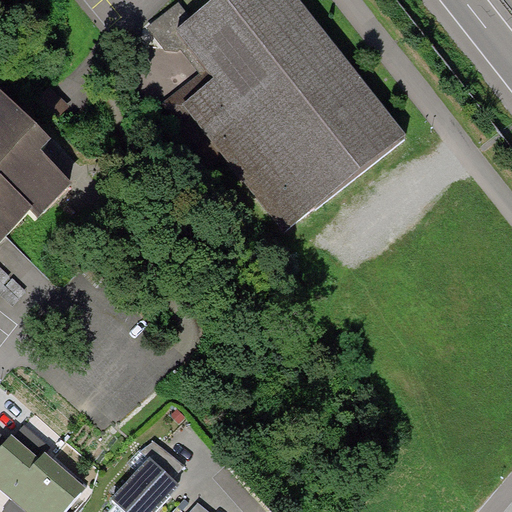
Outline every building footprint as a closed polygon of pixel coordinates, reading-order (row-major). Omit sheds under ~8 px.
[(407,139),(295,0),(218,0),(174,33),(213,83),(182,106),(286,235),(407,139)] [(0,247),(30,216),(37,223),(71,186),(42,154),(51,144),(0,91),(0,247)] [(67,511),(86,490),(45,455),(39,461),(12,437),(0,450),(0,491),(24,511),(67,511)] [(151,460),(172,480),(184,467),(153,440),(141,454),(149,461),(151,460)] [(172,480),(151,460),(149,461),(111,502),(122,511),(156,511),(180,488),(172,480)]
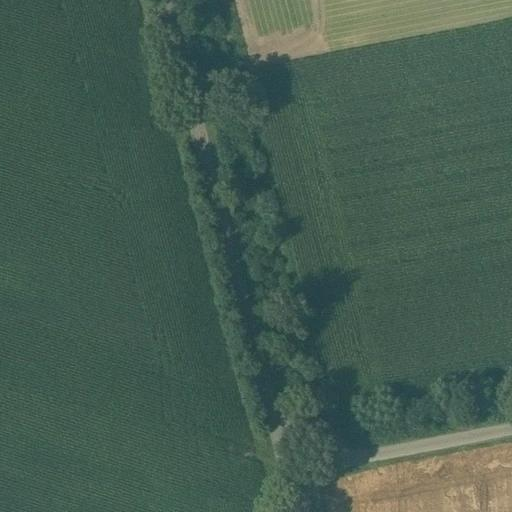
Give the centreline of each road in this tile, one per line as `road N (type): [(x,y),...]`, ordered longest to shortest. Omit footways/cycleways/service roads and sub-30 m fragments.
road 1 (unclassified): [(165,0),(276,428)]
road 2 (unclassified): [(349,458),(511,427)]
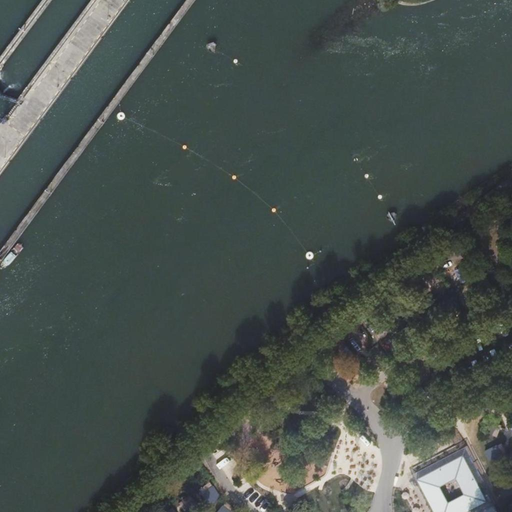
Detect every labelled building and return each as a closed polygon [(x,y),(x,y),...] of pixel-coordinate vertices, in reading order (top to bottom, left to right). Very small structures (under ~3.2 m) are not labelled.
[(258,449),(282,451),(283,434),(259,433),(258,449)] [(351,433),(344,437),(353,454),(360,450),(351,433)] [(339,447),(331,448),(333,466),(341,465),(339,447)] [(503,496),(480,450),(467,456),(468,458),(452,467),(449,460),(439,465),(437,470),(444,483),(449,481),(457,496),(459,495),(462,501),(464,500),(467,504),(475,500),(478,505),(466,511),(465,509),(459,511),(479,511),(499,502),(497,499),(503,496)] [(314,472),(322,464),(317,459),(309,467),(314,472)] [(280,481),(281,489),(299,487),(299,479),(280,481)]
────────────────
## Task directions
Please render every line of the records above as a Markdown table with the columns "Row" and "Line", skipping blank lines and leaving out the pictures.

## Response to the task
| Row | Line |
|---|---|
| 1 | Outline every building footprint as a closed polygon of pixel coordinates, reading-order (row-major). Omit sheds under ~8 px. |
| 2 | [(407,139),(295,0),(218,0),(174,33),(213,83),(182,106),(286,235),(407,139)] [(0,247),(30,216),(37,223),(71,186),(42,154),(51,144),(0,91),(0,247)] [(67,511),(86,490),(45,455),(39,461),(12,437),(0,450),(0,491),(24,511),(67,511)] [(151,460),(172,480),(184,467),(153,440),(141,454),(149,461),(151,460)] [(172,480),(151,460),(149,461),(111,502),(122,511),(156,511),(180,488),(172,480)] |
| 3 | Give the centreline of each road in this tile, one per line as `road N (type): [(x,y),...]`, ordered longest to shortest. Omit footways/cycleways/service roads and sub-30 m fragments. |
| 4 | road 1 (unclassified): [(165,0),(276,428)] |
| 5 | road 2 (unclassified): [(349,458),(511,427)] |
| 6 | Detect every labelled building and return each as a closed polygon [(x,y),(x,y),...] of pixel-coordinate vertices, in reading order (top to bottom, left to right). Very small structures (under ~3.2 m) are not labelled. |
| 7 | [(258,449),(282,451),(283,434),(259,433),(258,449)] [(351,433),(344,437),(353,454),(360,450),(351,433)] [(339,447),(331,448),(333,466),(341,465),(339,447)] [(503,496),(480,450),(467,456),(468,458),(452,467),(449,460),(439,465),(437,470),(444,483),(449,481),(457,496),(459,495),(462,501),(464,500),(467,504),(475,500),(478,505),(466,511),(465,509),(459,511),(479,511),(499,502),(497,499),(503,496)] [(314,472),(322,464),(317,459),(309,467),(314,472)] [(280,481),(281,489),(299,487),(299,479),(280,481)] |